> WORK TO BE COMPLETED
This exercise asks for every line of the material that includes the word "Erdbeere".
*** Opening of DATA SECTION ***
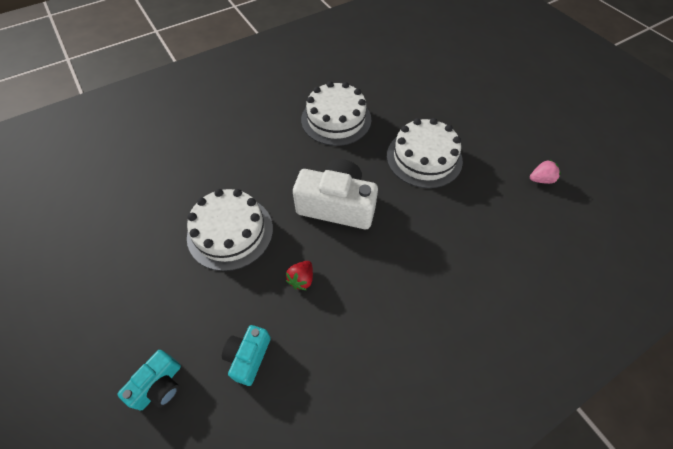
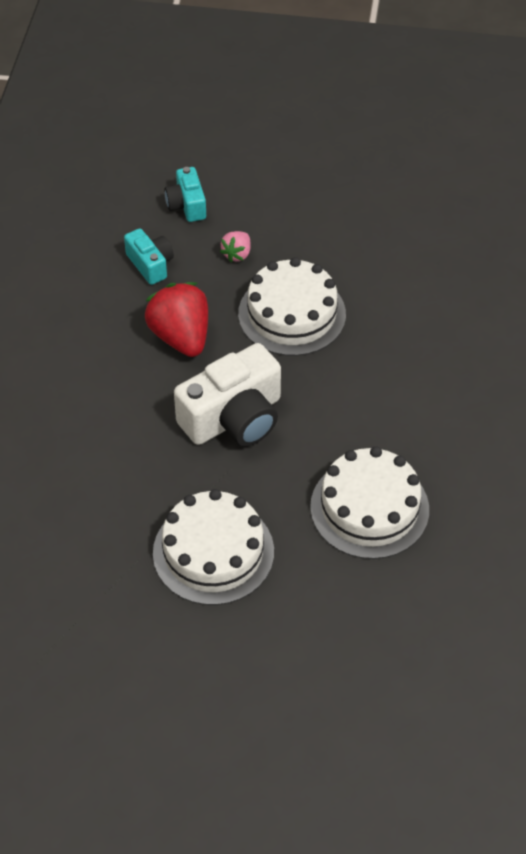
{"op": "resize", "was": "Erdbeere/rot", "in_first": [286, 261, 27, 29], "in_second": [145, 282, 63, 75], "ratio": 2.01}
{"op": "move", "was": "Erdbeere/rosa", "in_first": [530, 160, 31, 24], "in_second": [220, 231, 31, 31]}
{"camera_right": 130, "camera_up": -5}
*** Close of DATA SECTION ***
> RESPONSE TO THIS TASK
{"op": "resize", "was": "Erdbeere/rot", "in_first": [286, 261, 27, 29], "in_second": [145, 282, 63, 75], "ratio": 2.01}
{"op": "move", "was": "Erdbeere/rosa", "in_first": [530, 160, 31, 24], "in_second": [220, 231, 31, 31]}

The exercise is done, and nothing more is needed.